* _DATASET RECORDS_
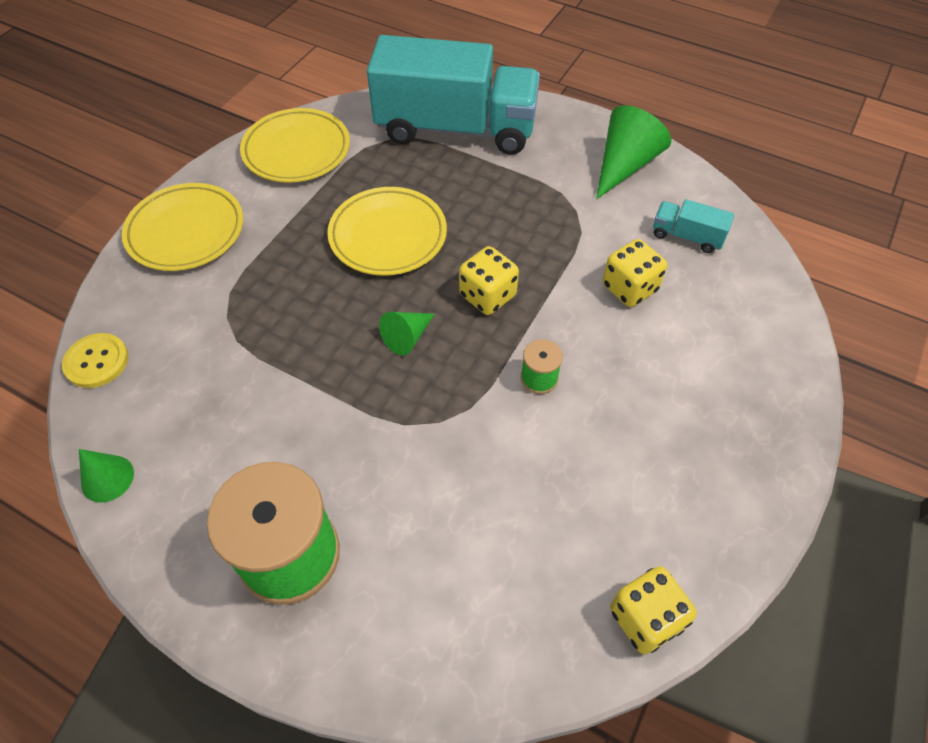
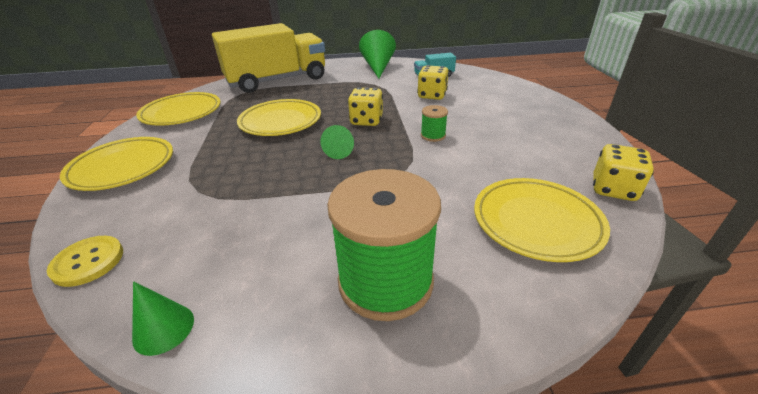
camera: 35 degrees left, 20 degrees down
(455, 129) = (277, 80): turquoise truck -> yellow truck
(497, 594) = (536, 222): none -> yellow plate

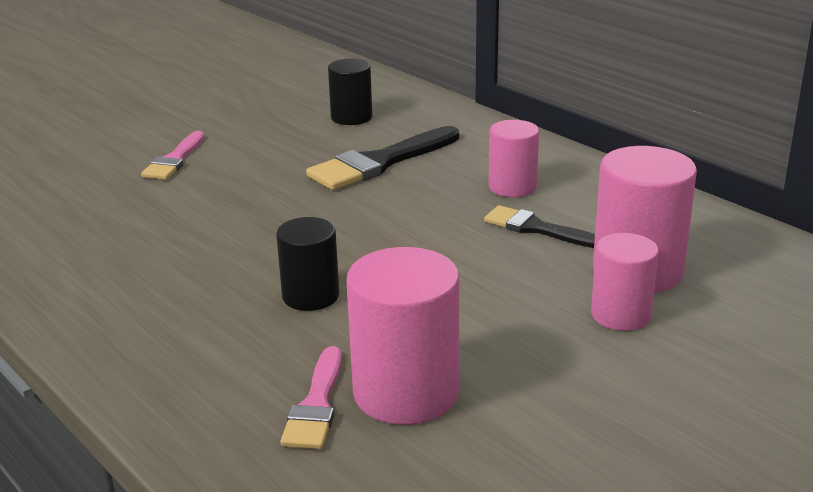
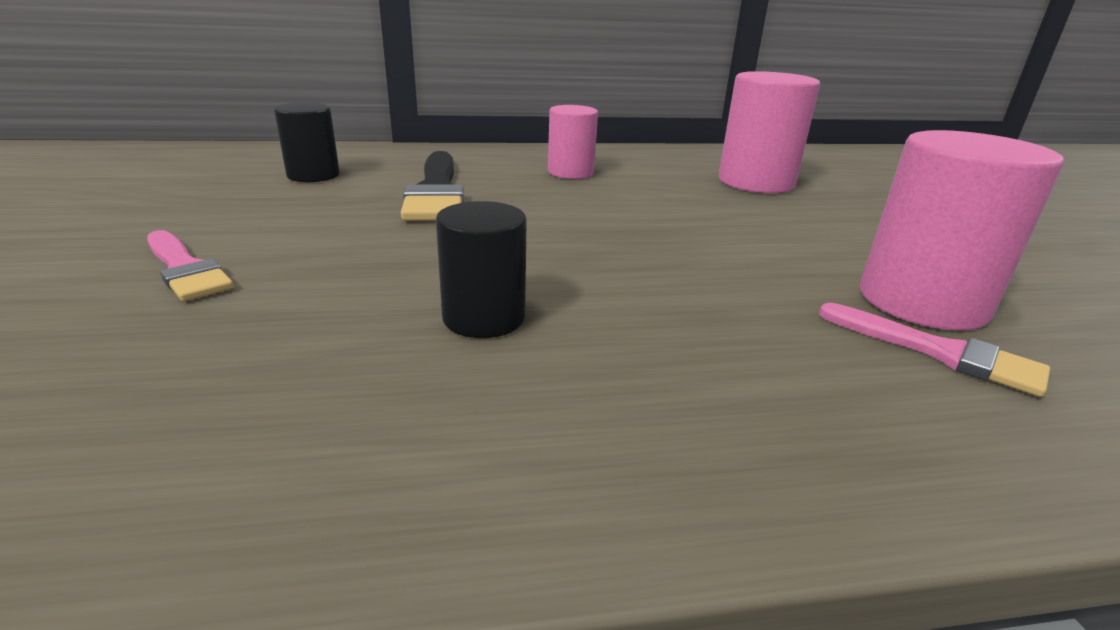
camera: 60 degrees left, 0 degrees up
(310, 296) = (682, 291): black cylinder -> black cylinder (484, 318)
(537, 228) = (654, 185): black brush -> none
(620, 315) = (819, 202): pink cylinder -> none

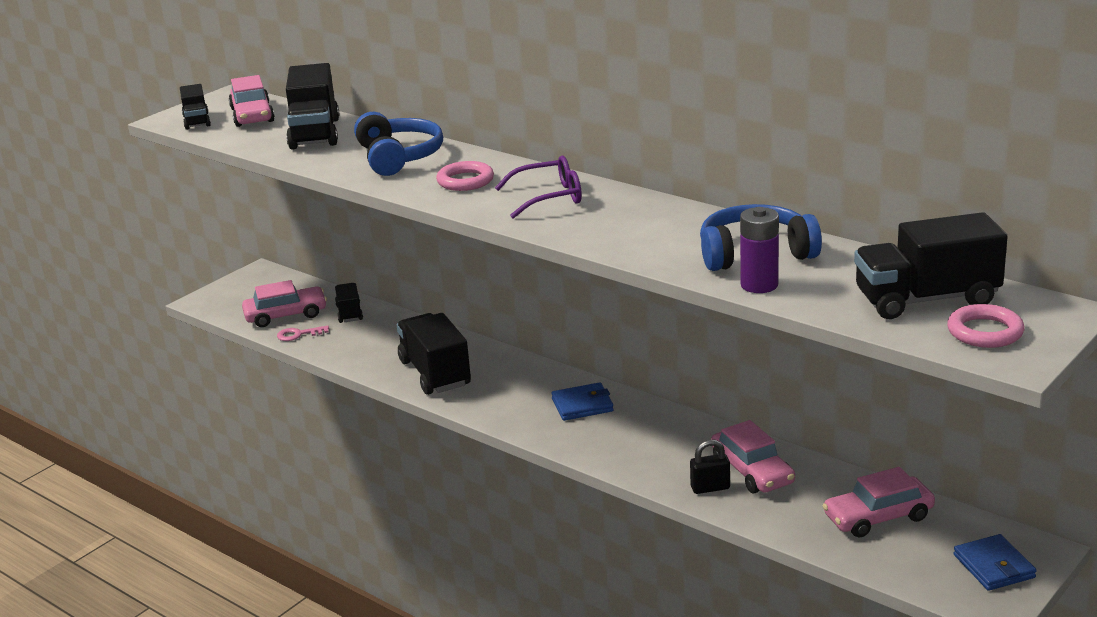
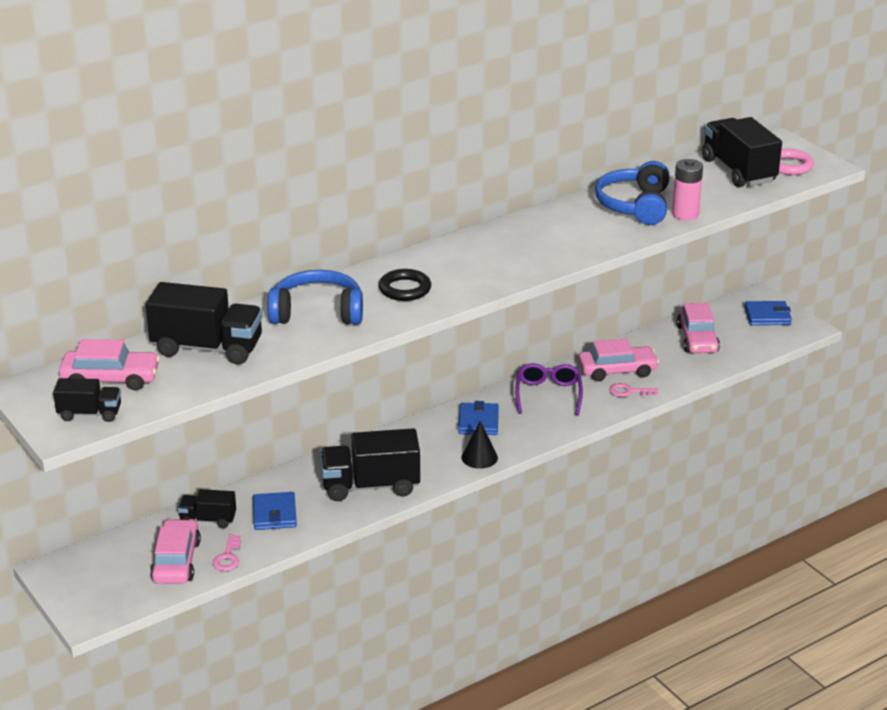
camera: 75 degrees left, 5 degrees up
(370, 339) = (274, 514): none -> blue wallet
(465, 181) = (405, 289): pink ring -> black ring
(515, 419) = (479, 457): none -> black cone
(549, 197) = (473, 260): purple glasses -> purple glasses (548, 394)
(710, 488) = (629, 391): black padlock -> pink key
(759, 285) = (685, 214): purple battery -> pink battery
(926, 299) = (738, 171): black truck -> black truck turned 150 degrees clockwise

...

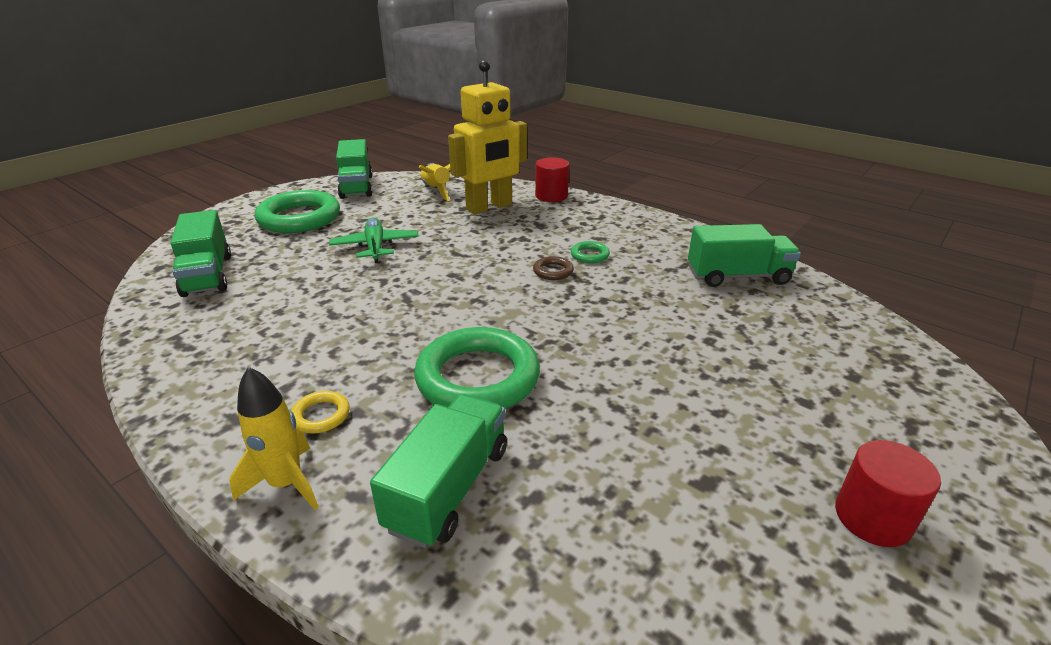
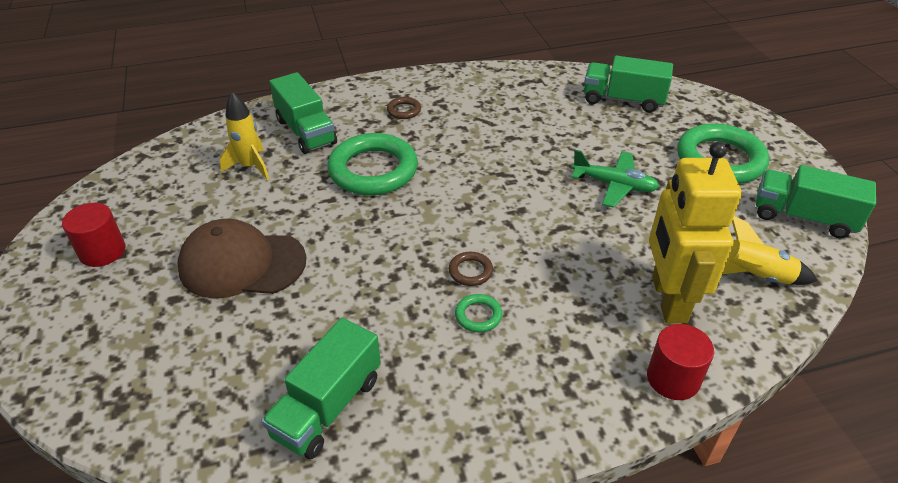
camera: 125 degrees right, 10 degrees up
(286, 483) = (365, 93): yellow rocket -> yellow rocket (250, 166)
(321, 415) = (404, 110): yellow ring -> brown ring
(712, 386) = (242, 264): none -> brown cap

* * *

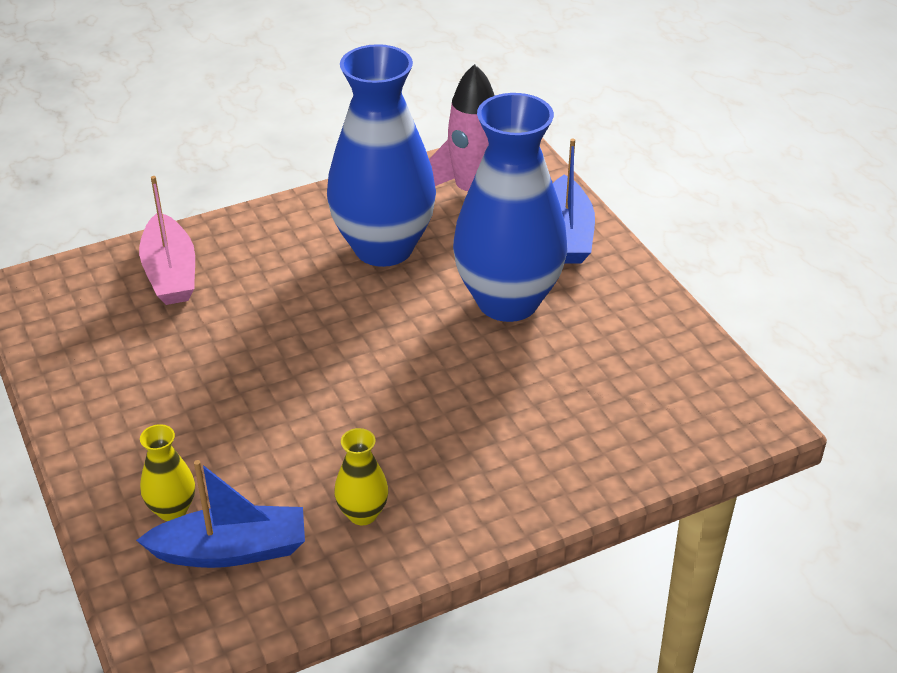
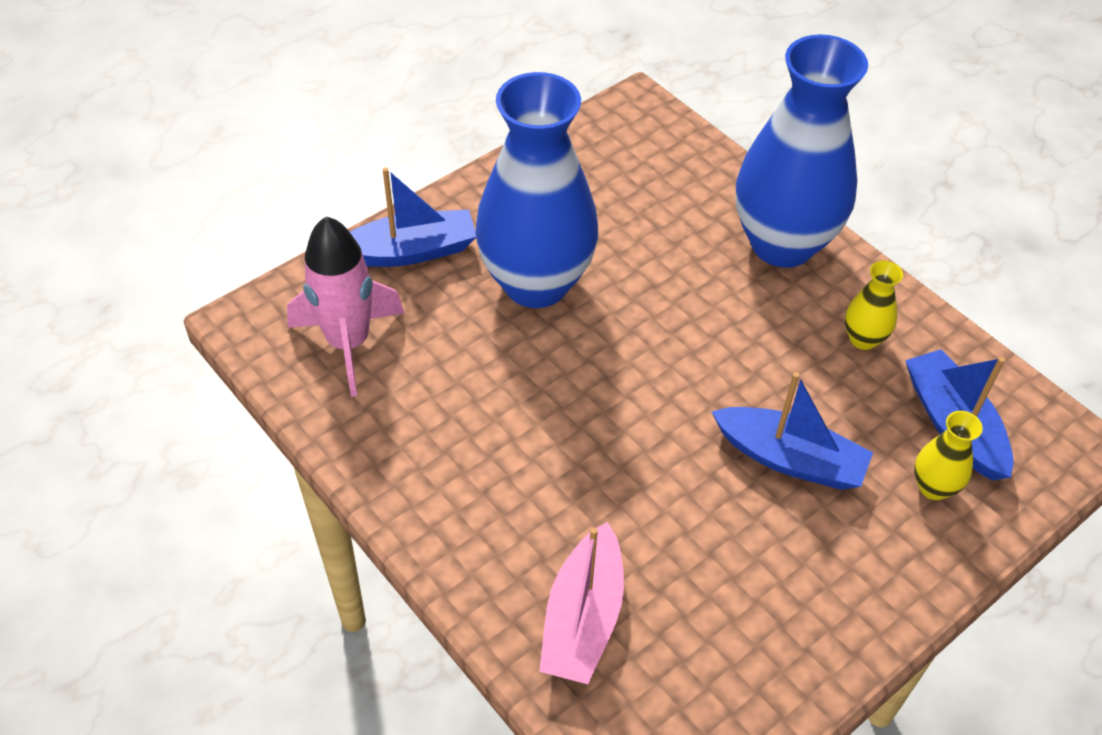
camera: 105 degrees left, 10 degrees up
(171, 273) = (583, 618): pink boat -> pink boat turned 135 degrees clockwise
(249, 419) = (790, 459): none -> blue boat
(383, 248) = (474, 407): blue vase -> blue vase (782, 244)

* _TRY IT_
How would the lines above read from the one with "camera: 35 degrees left, 20 degrees down" to the one with "(465, 181) = (405, 289): pink", inclusive, with no pictures? Write them out exactly.

* _WRITTEN RESPONSE_
camera: 35 degrees left, 20 degrees down
(455, 129) = (277, 80): turquoise truck -> yellow truck
(497, 594) = (536, 222): none -> yellow plate

camera: 60 degrees left, 0 degrees up
(310, 296) = (682, 291): black cylinder -> black cylinder (484, 318)
(537, 228) = (654, 185): black brush -> none
(620, 315) = (819, 202): pink cylinder -> none

camera: 75 degrees left, 5 degrees up
(370, 339) = (274, 514): none -> blue wallet
(465, 181) = (405, 289): pink ring -> black ring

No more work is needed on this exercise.